Information provided:

┌────────

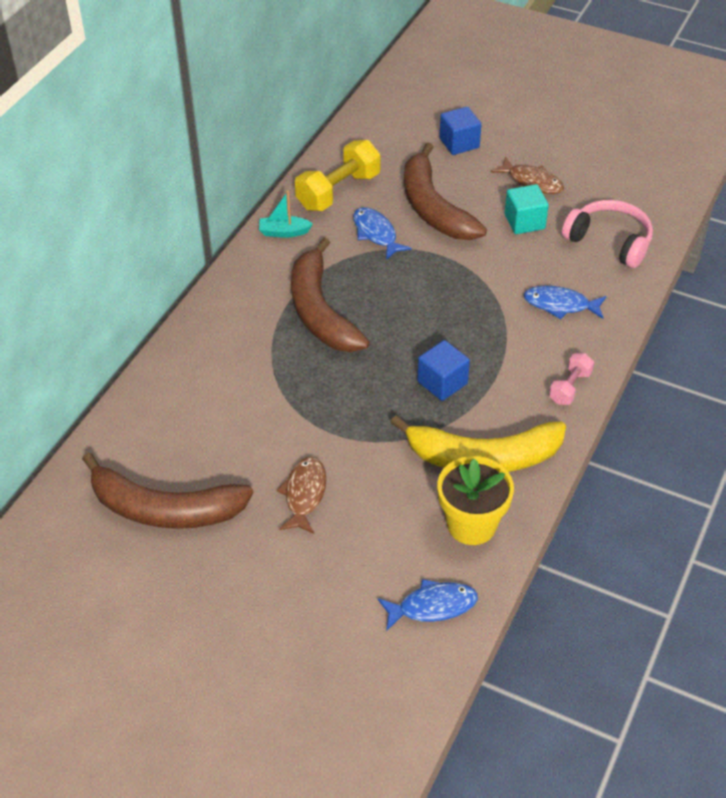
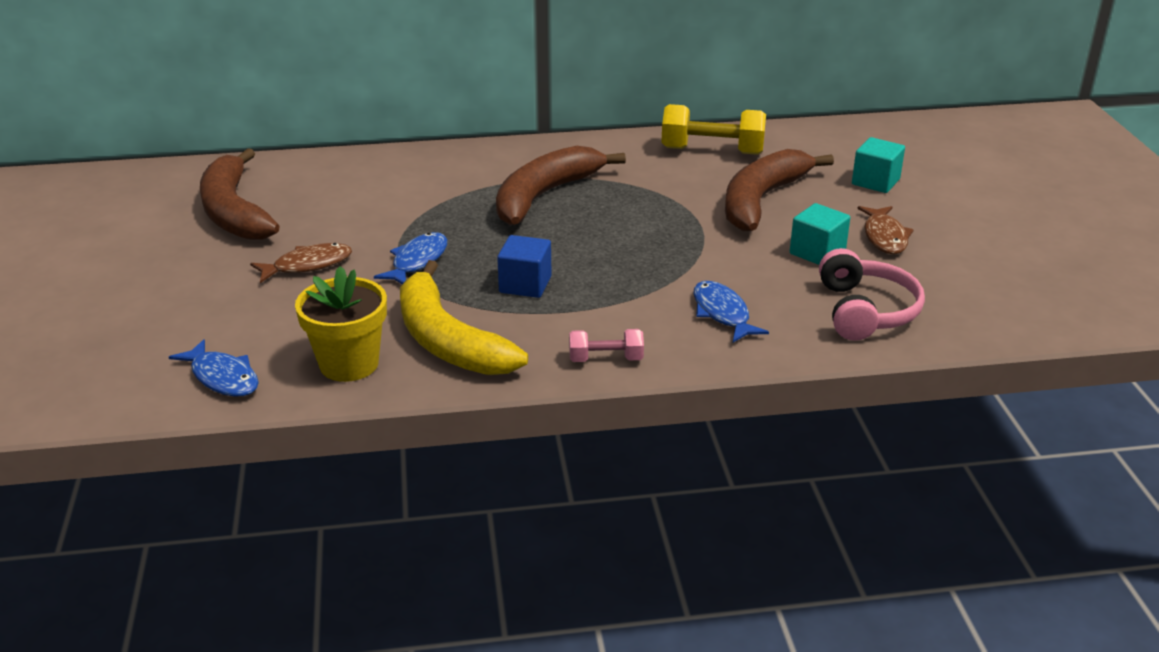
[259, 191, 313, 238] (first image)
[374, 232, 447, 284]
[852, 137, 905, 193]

└────────

Directions for this task: Give back the data exactly. Pictures stay out.

Answer box:
[259, 191, 313, 238] (first image)
[374, 232, 447, 284]
[852, 137, 905, 193]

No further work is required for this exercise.